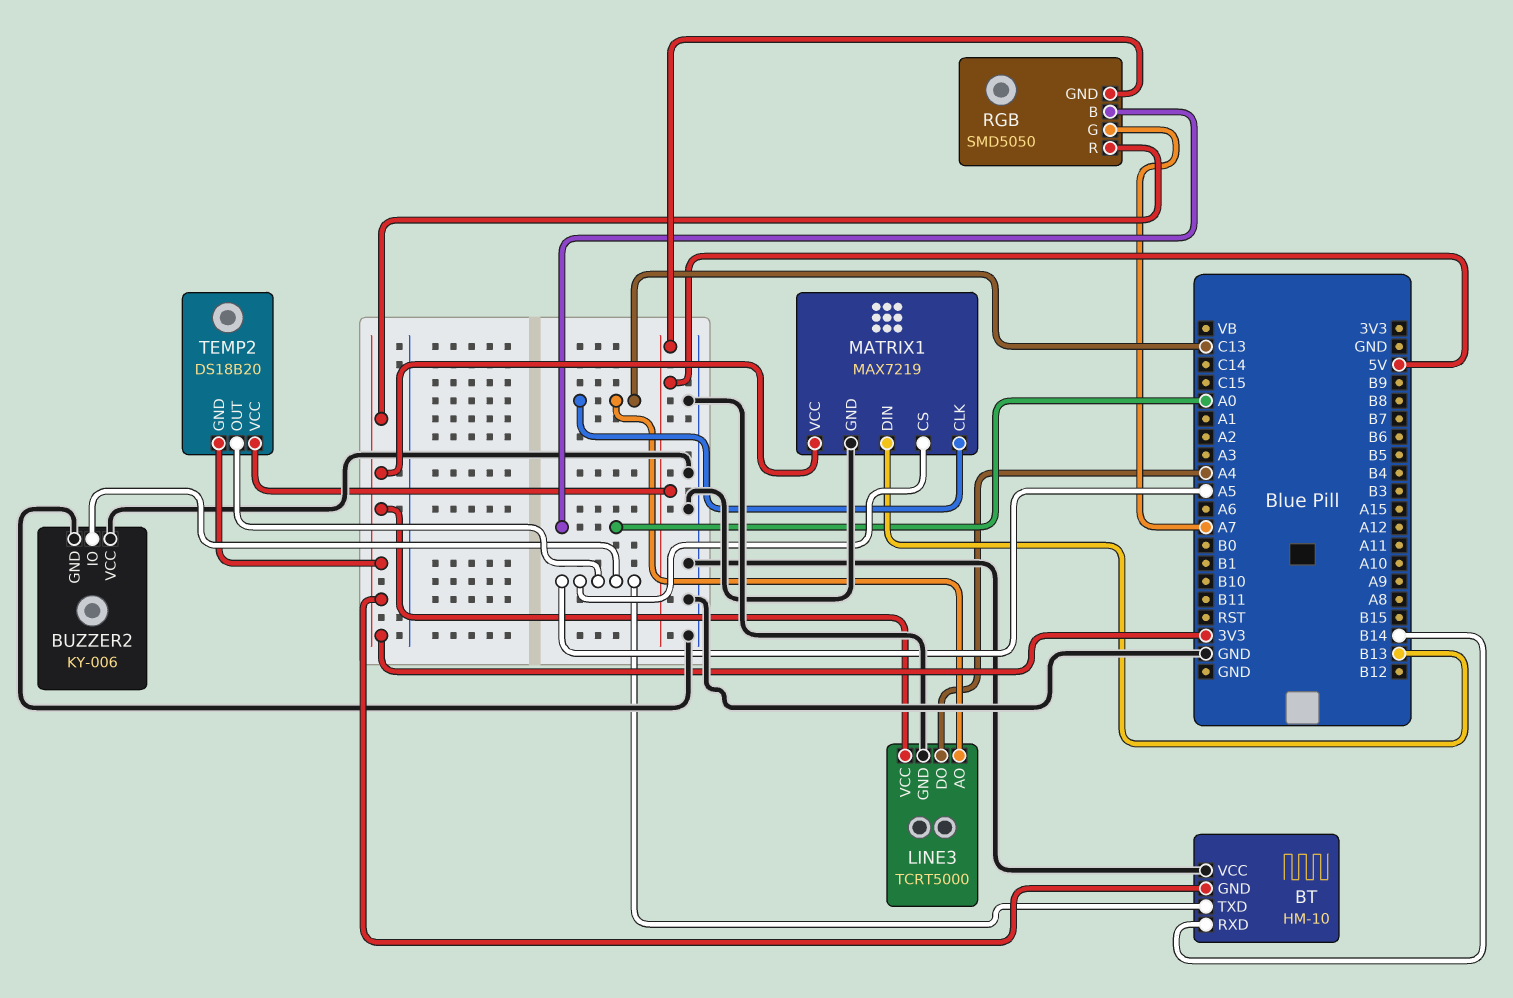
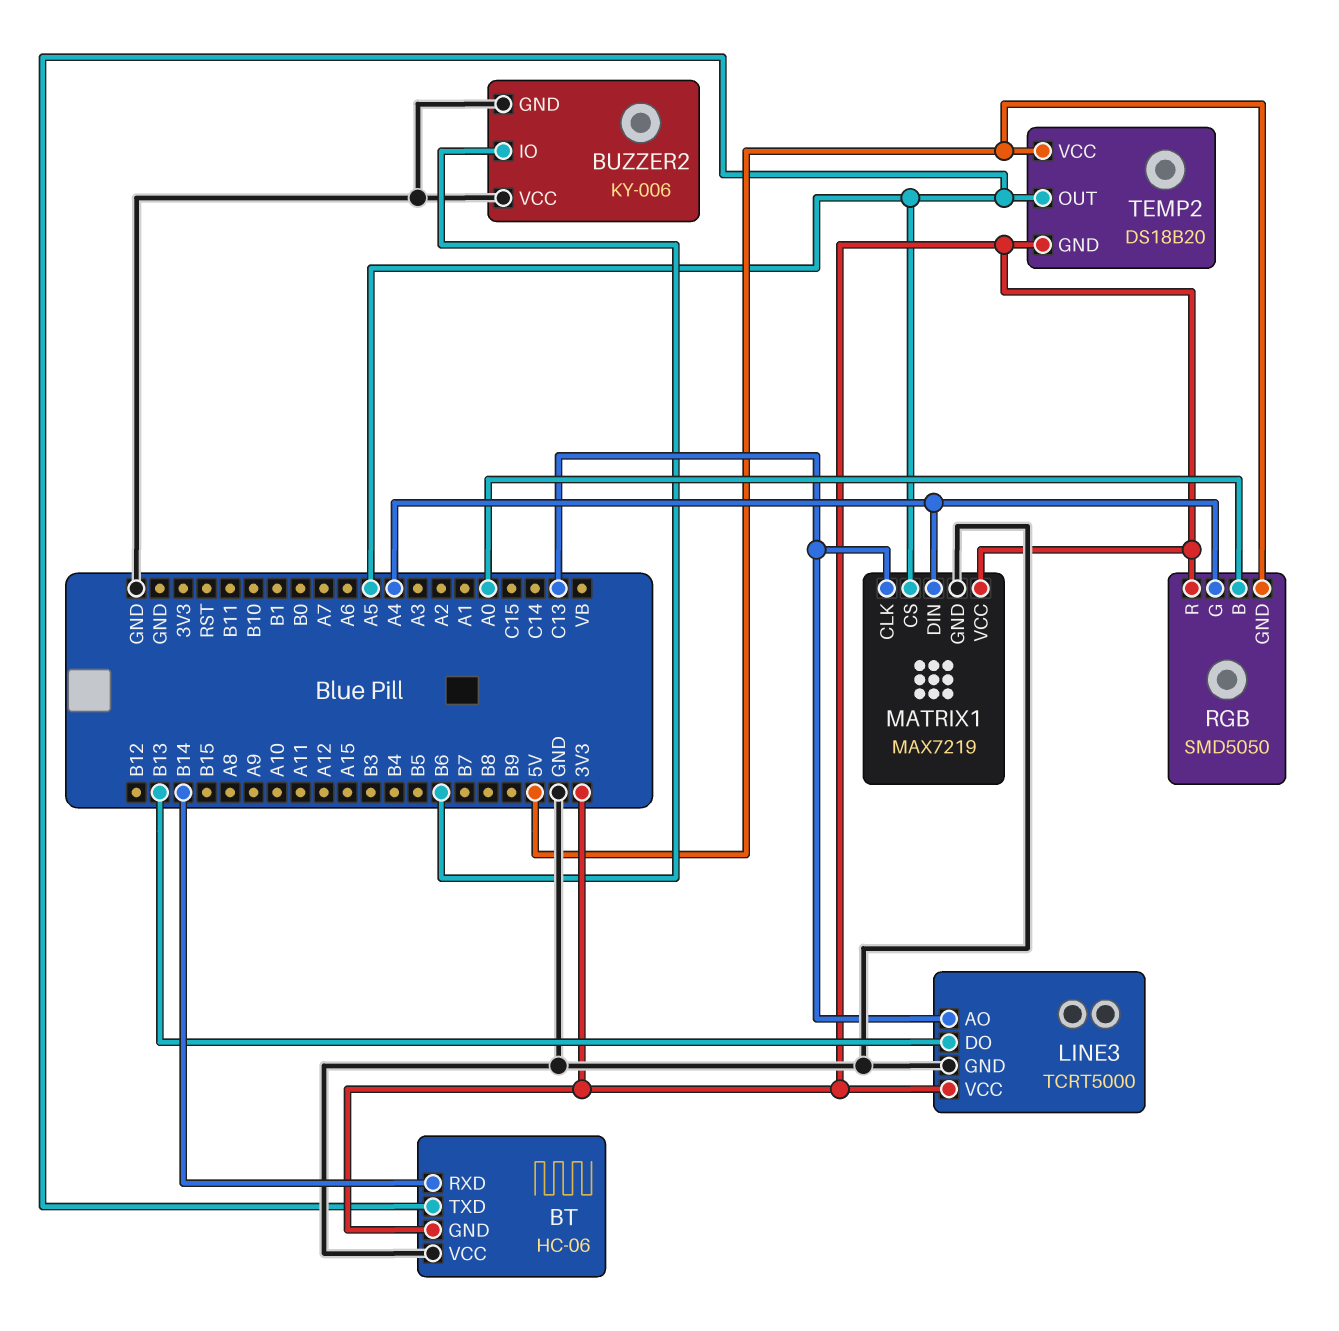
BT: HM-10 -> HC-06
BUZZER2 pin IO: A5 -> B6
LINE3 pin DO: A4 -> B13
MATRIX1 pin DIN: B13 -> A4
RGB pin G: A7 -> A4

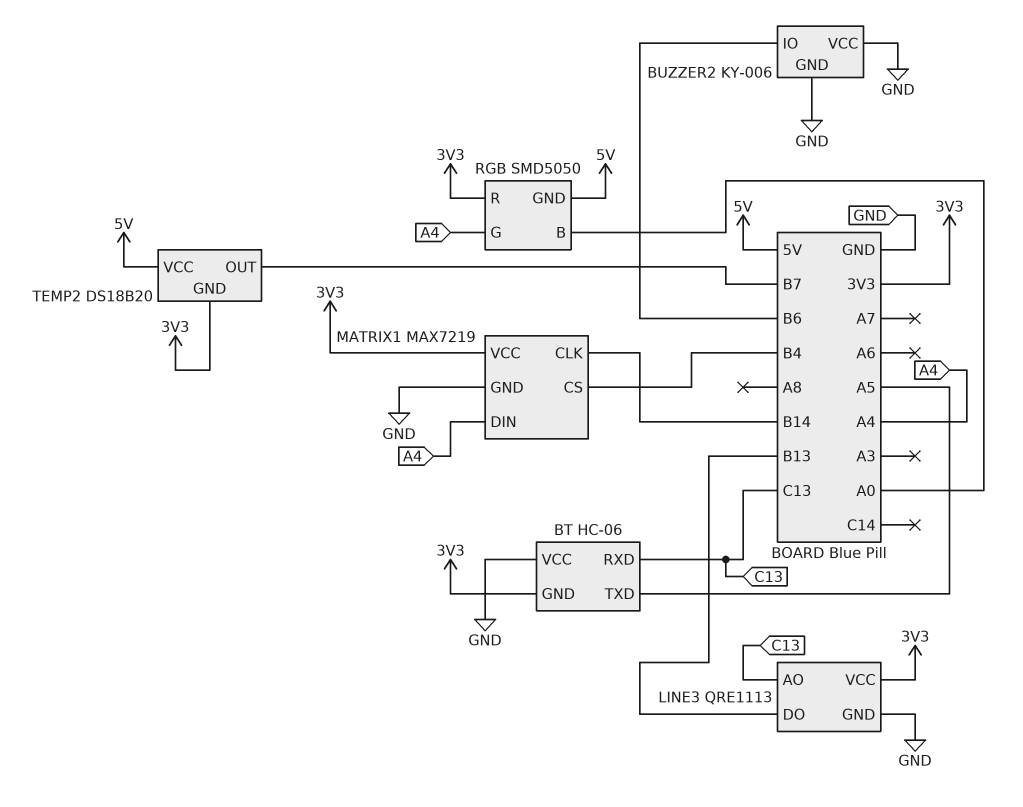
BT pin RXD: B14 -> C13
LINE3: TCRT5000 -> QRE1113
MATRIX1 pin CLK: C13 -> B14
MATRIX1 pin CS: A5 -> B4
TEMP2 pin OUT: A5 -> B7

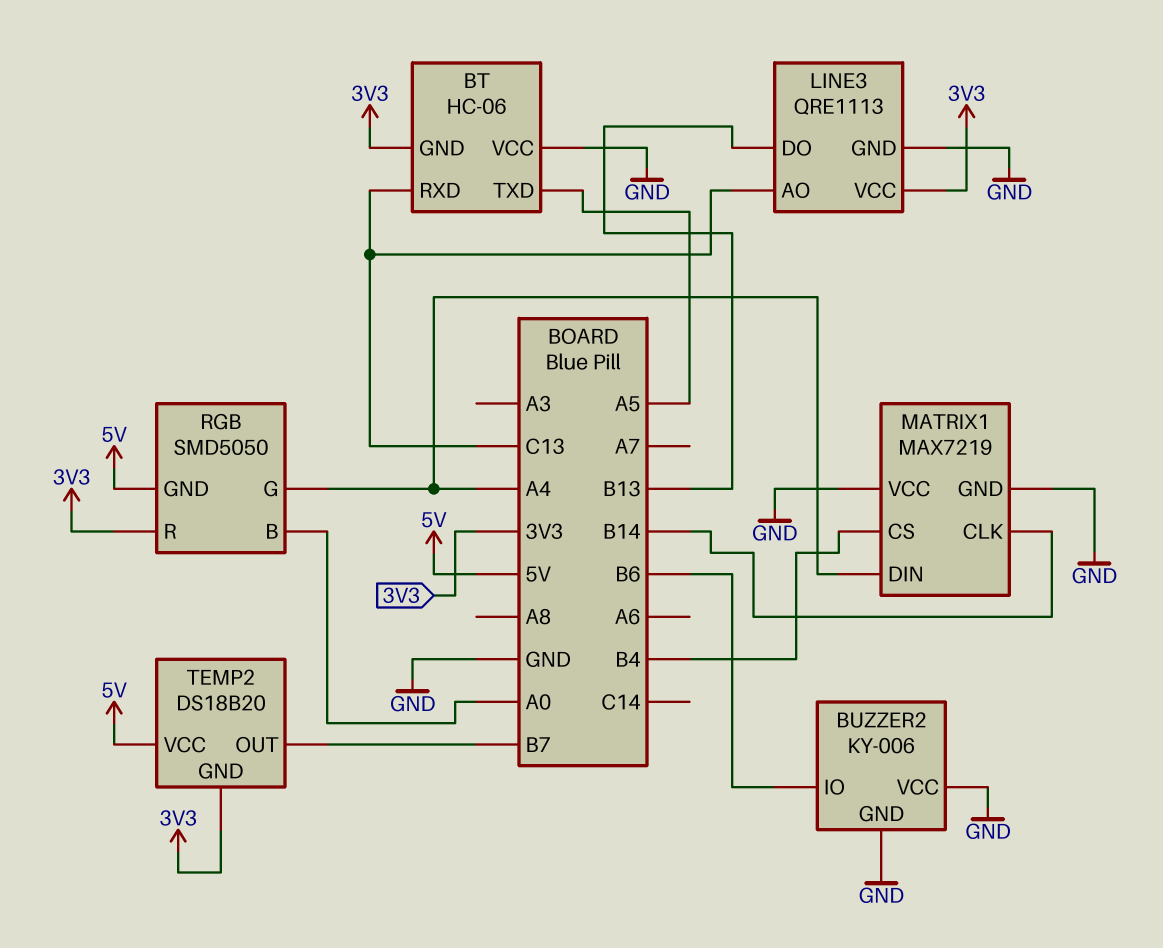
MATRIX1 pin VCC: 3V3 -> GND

- **Task directions**
Please reproduce the entries above exactly, omitting every picture.

- **Task output**
BT: HM-10 -> HC-06
BUZZER2 pin IO: A5 -> B6
LINE3 pin DO: A4 -> B13
MATRIX1 pin DIN: B13 -> A4
RGB pin G: A7 -> A4

BT pin RXD: B14 -> C13
LINE3: TCRT5000 -> QRE1113
MATRIX1 pin CLK: C13 -> B14
MATRIX1 pin CS: A5 -> B4
TEMP2 pin OUT: A5 -> B7

MATRIX1 pin VCC: 3V3 -> GND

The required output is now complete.